* **WORK REQUEST**: Report each line from the listing that the string "watering" appears in.

* **DATA BELOW**:
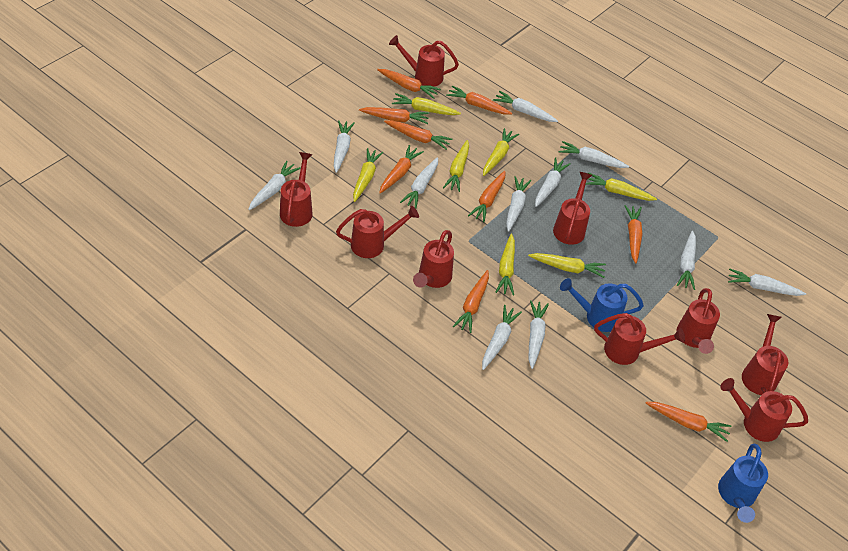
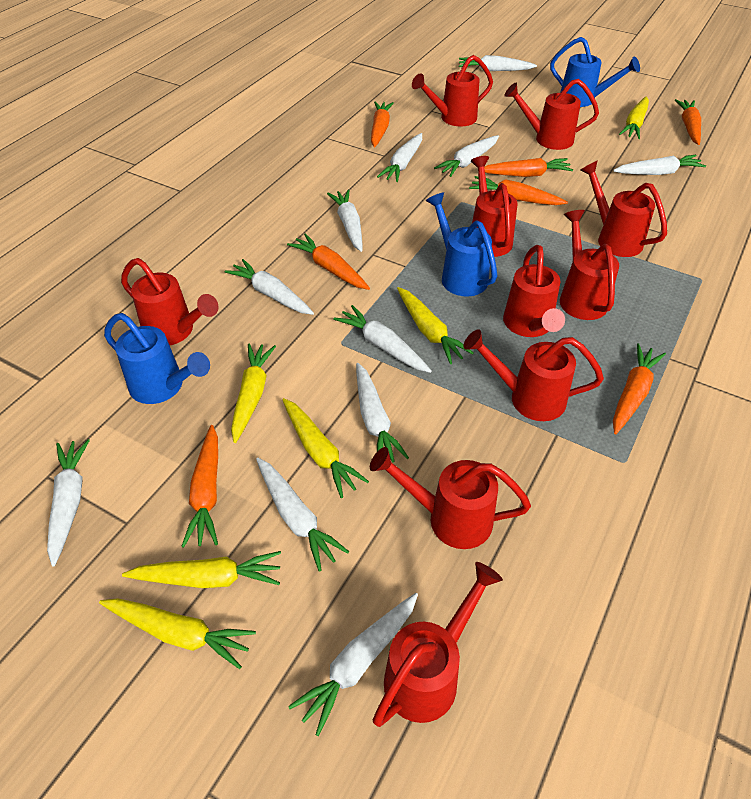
blue watering can: 2 -> 3
orange carrot: 9 -> 7
red watering can: 9 -> 10
yellow carrot: 7 -> 6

* **FINISHED EXERCISE**:
blue watering can: 2 -> 3
red watering can: 9 -> 10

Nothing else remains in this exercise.